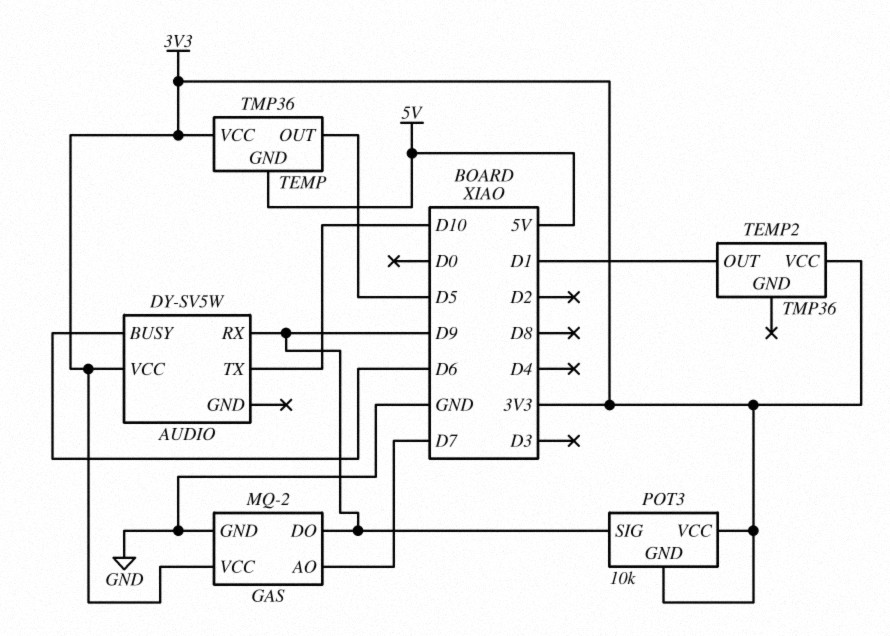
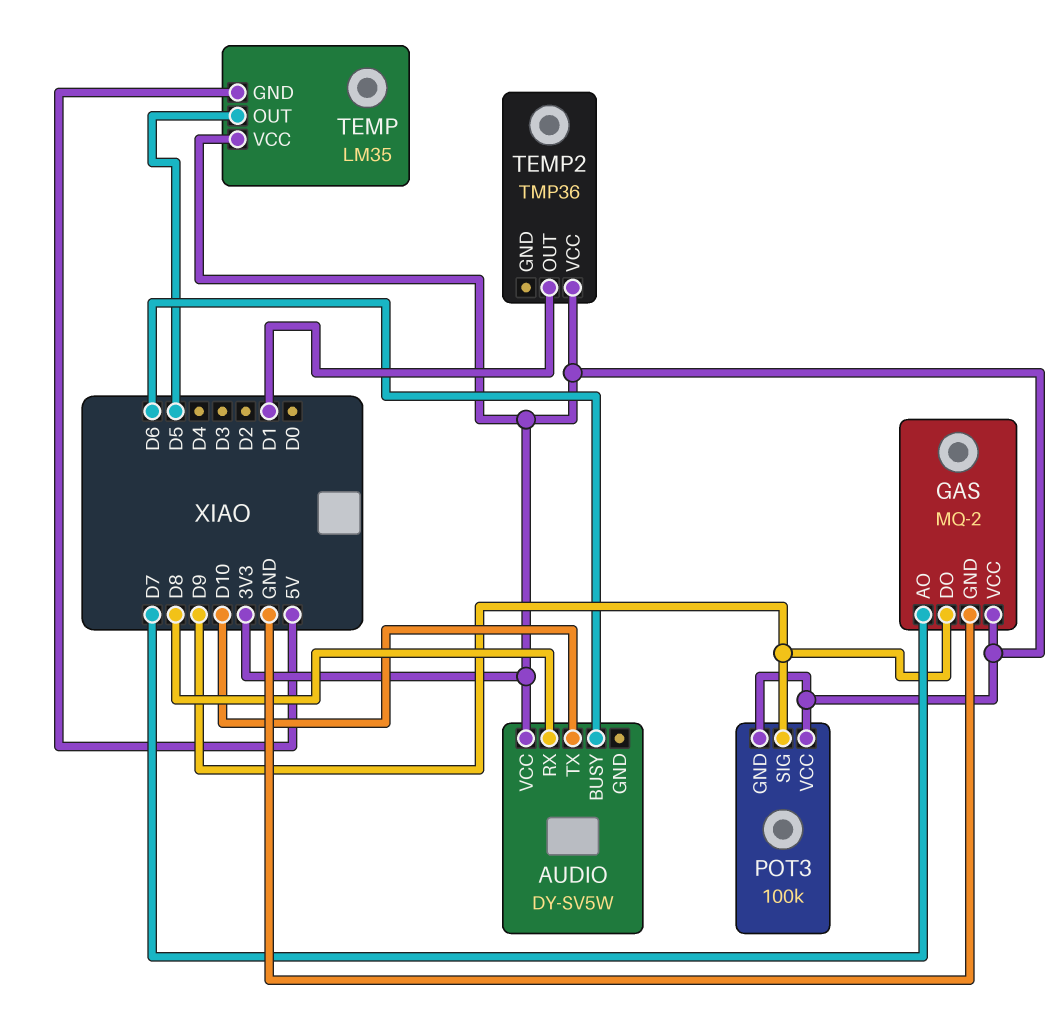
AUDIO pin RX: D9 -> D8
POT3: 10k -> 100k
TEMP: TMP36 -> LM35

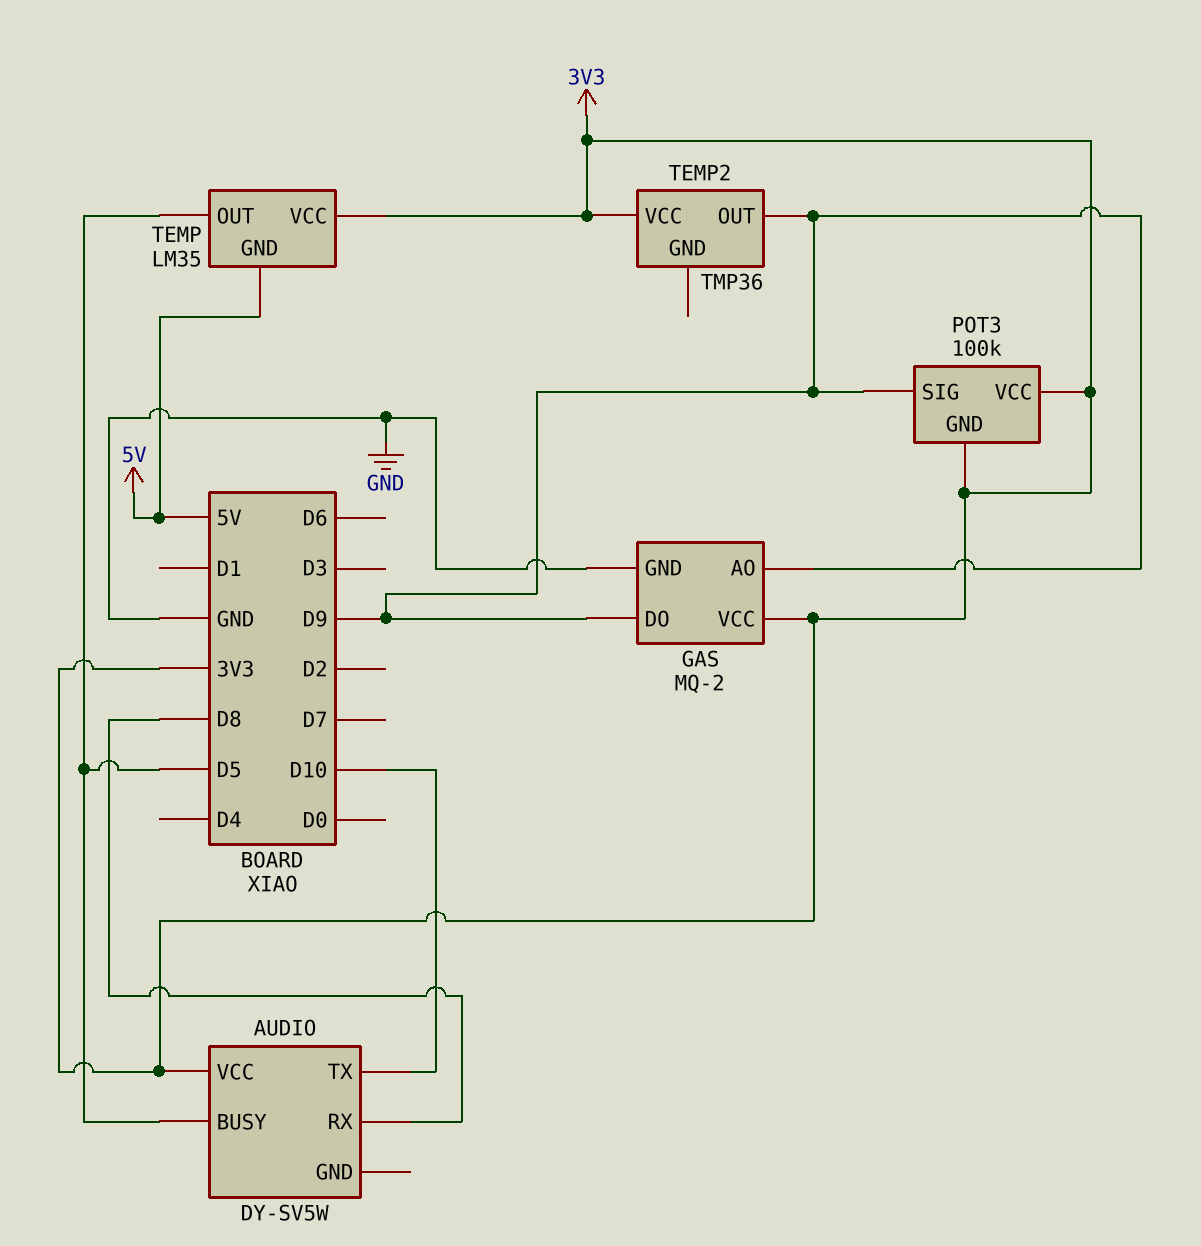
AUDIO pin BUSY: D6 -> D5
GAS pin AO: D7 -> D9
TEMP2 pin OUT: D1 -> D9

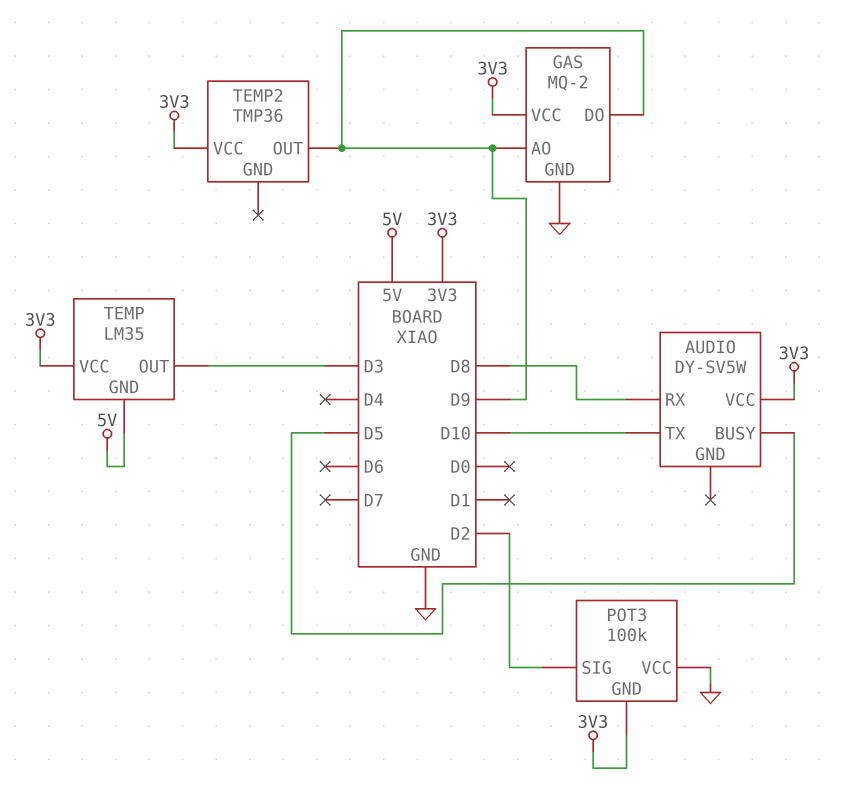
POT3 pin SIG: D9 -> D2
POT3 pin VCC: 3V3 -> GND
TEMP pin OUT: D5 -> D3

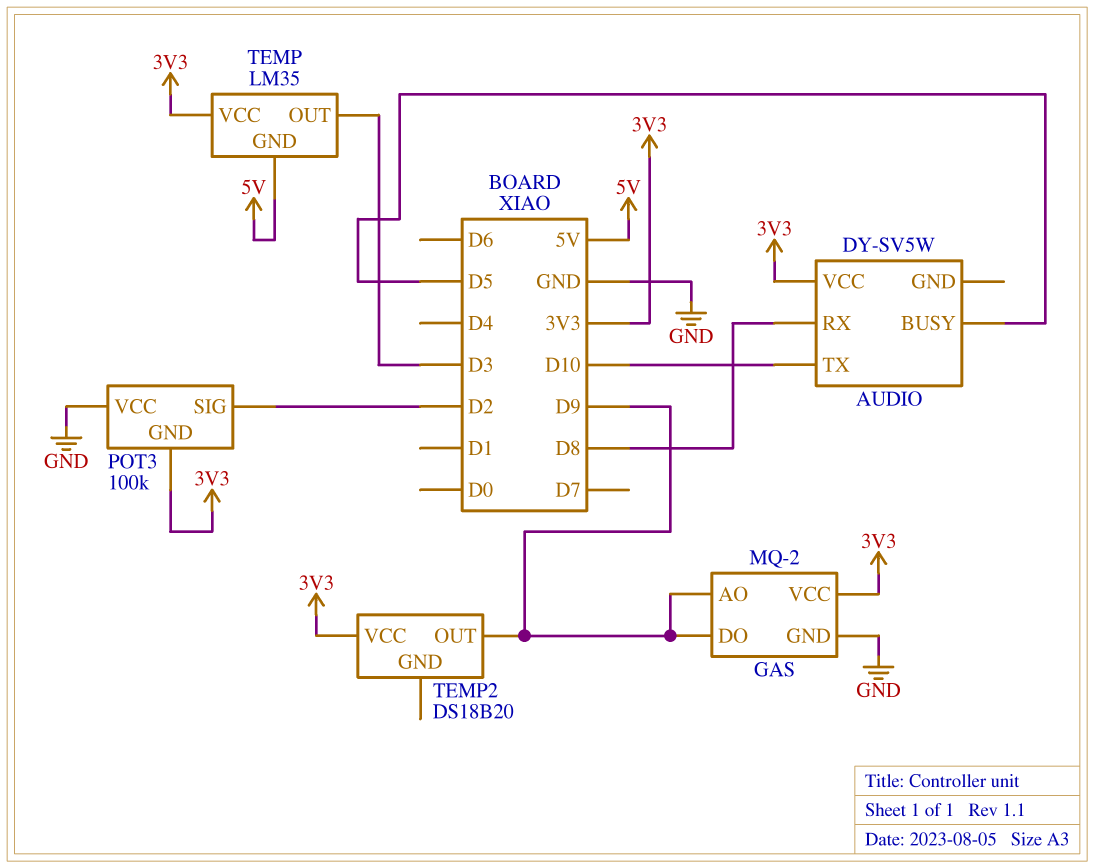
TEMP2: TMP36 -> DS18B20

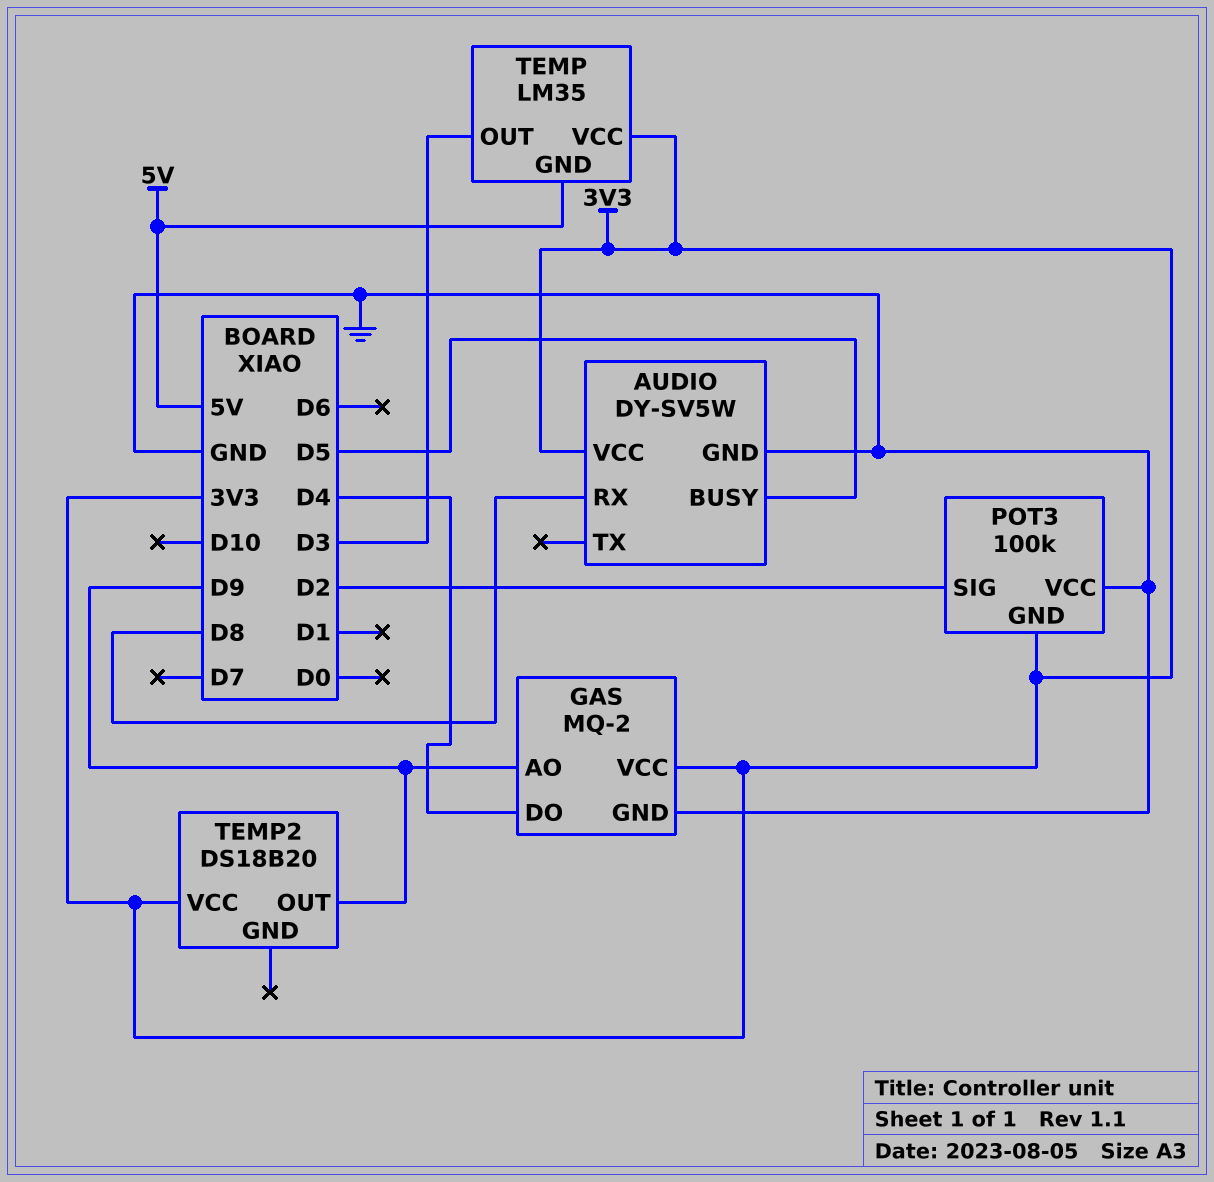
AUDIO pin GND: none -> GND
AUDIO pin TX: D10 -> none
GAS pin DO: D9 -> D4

• **Instructions for the task**
Copy out every line of the records that the string "AUDIO" appears in.

• **Answer**
AUDIO pin RX: D9 -> D8
AUDIO pin BUSY: D6 -> D5
AUDIO pin GND: none -> GND
AUDIO pin TX: D10 -> none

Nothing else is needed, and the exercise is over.